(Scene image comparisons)
^^^^^^^^

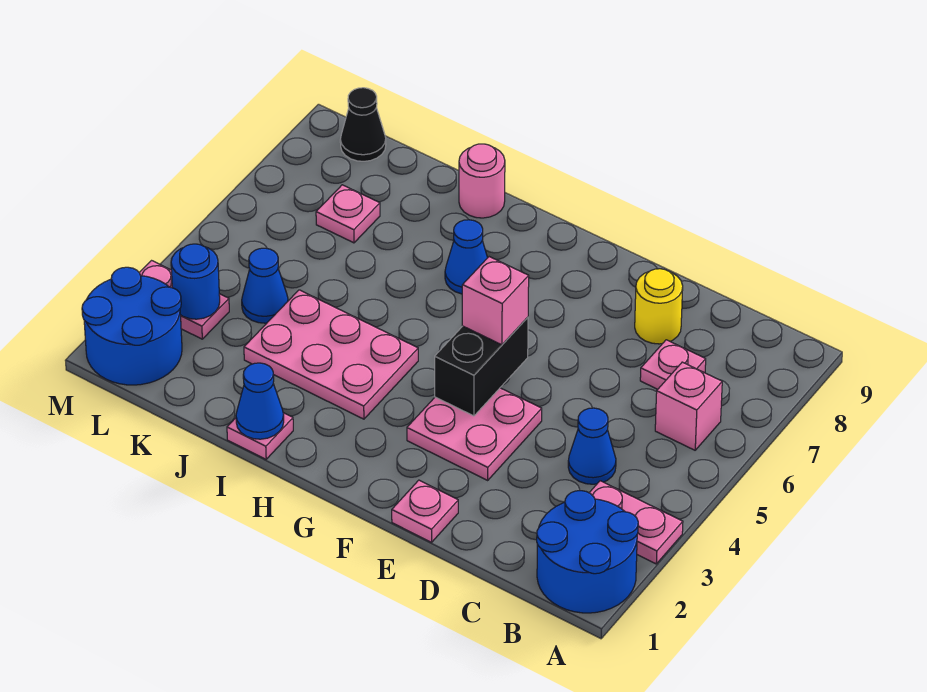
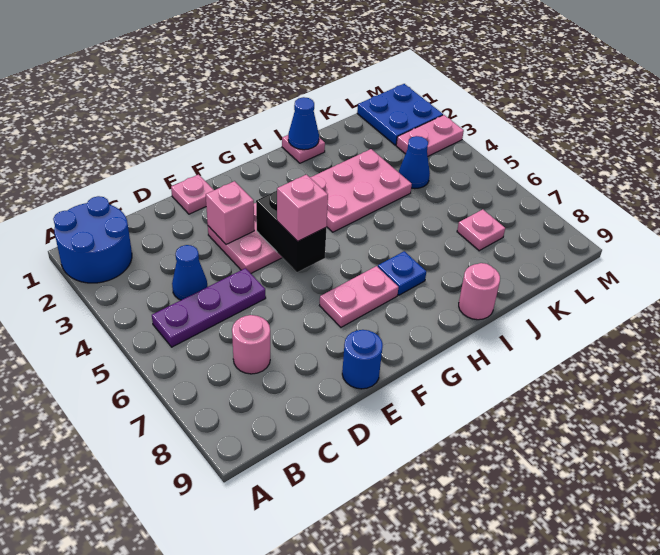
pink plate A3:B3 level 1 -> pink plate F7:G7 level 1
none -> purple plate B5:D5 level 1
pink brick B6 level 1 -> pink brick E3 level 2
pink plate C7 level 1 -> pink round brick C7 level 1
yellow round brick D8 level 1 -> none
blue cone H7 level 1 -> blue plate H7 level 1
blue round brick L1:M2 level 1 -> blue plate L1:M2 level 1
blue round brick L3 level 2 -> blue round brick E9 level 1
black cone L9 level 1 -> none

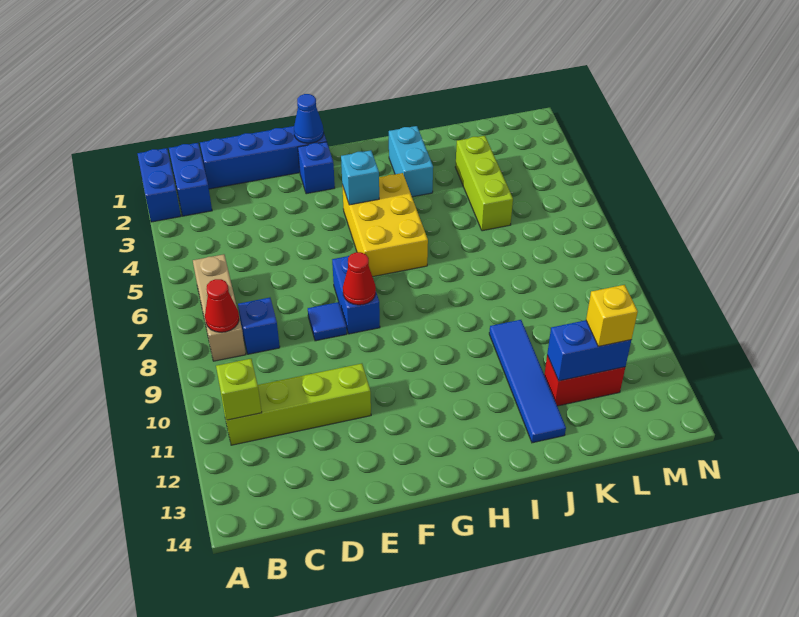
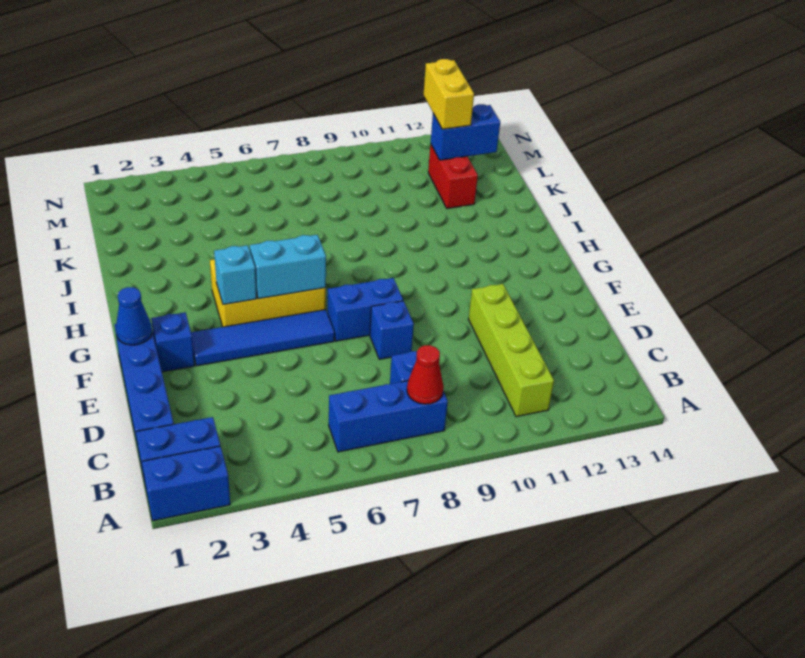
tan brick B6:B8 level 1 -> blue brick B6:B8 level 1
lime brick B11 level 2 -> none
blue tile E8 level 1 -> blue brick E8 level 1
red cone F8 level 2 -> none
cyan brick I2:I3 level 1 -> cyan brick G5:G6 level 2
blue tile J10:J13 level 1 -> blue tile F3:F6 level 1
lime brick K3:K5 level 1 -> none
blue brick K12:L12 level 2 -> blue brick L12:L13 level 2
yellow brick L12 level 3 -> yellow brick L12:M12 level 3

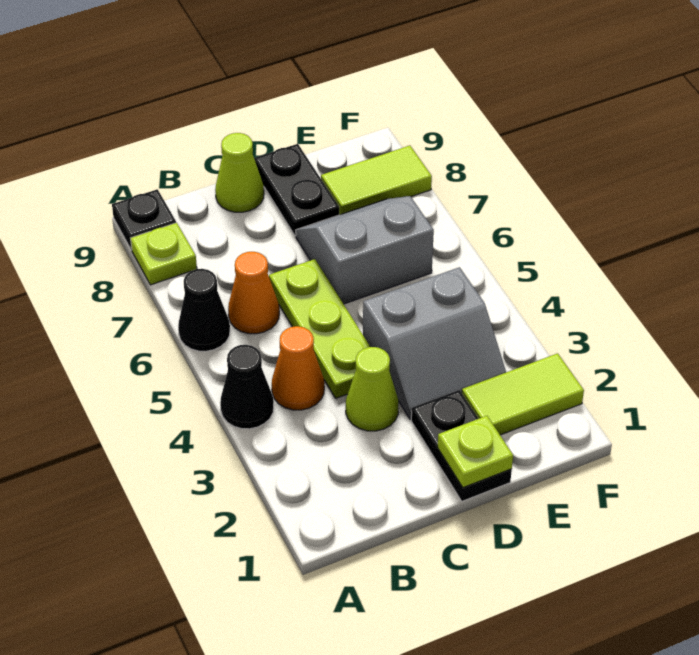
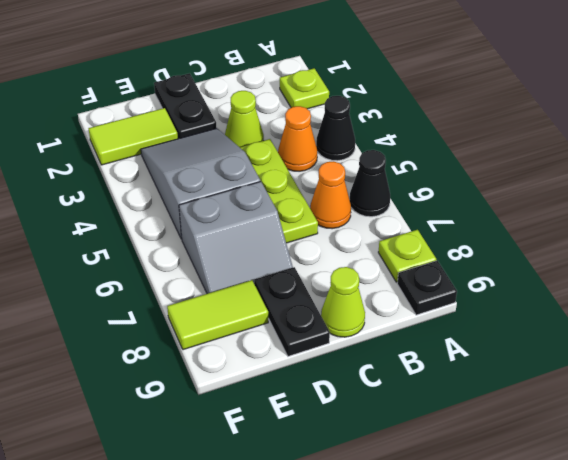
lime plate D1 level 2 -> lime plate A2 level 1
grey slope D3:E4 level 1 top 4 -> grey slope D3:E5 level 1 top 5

^^^^^^^^

→ WHAT TO DO
Set the pictures aside and restate word for word only the lines from the line containing "yellow brick L12 level" through the end of the entries above, both included.

→ WRITTEN ANSWER
yellow brick L12 level 3 -> yellow brick L12:M12 level 3

lime plate D1 level 2 -> lime plate A2 level 1
grey slope D3:E4 level 1 top 4 -> grey slope D3:E5 level 1 top 5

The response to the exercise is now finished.